(SOURCE MATERIAL)
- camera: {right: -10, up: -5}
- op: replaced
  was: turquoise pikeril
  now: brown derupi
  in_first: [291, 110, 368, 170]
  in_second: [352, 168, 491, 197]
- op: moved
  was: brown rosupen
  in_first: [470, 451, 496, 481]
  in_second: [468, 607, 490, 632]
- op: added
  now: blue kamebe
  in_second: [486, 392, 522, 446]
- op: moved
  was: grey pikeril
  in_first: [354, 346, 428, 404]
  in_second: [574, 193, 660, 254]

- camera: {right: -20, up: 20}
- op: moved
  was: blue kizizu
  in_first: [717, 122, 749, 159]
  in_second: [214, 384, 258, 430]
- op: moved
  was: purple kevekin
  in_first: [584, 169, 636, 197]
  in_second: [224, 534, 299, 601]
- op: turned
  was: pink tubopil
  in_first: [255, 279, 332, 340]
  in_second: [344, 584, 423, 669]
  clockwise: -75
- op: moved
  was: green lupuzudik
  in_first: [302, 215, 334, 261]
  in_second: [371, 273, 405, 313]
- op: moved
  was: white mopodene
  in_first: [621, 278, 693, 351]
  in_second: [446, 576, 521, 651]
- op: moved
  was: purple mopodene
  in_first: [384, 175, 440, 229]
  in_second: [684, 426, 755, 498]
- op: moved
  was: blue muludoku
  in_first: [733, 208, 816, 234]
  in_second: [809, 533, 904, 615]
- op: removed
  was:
(End SOURCE MATERIAL)
(SOURCE MATERIAL)
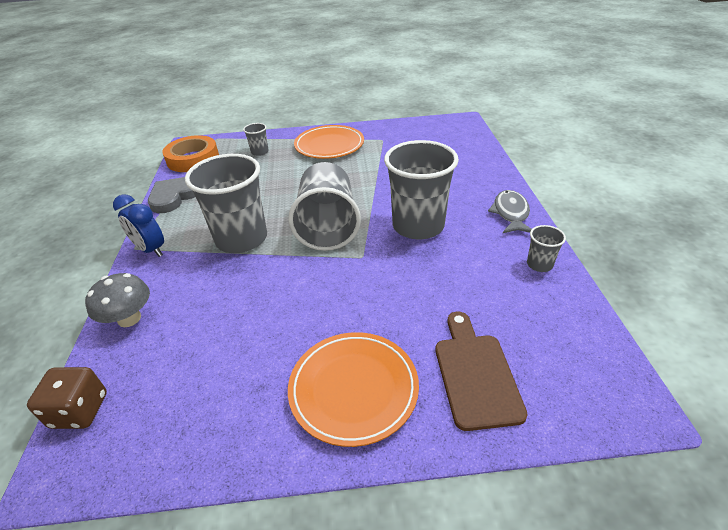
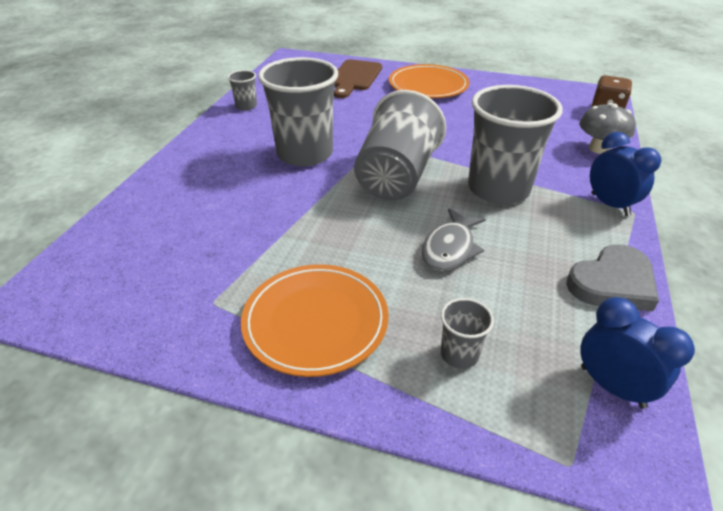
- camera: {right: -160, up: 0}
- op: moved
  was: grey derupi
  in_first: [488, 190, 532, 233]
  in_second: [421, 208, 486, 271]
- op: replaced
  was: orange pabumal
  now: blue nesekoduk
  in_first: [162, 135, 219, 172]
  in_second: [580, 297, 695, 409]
(End SOURCE MATERIAL)
WORK REQUIRED — With the first line being the one containing "- op: added" and the last line the one containing "in_first: [354, 346, 428, 404]", transcribe exactly the lines above that fall in that range.

ANSWER TO THE EXERCISE —
- op: added
  now: blue kamebe
  in_second: [486, 392, 522, 446]
- op: moved
  was: grey pikeril
  in_first: [354, 346, 428, 404]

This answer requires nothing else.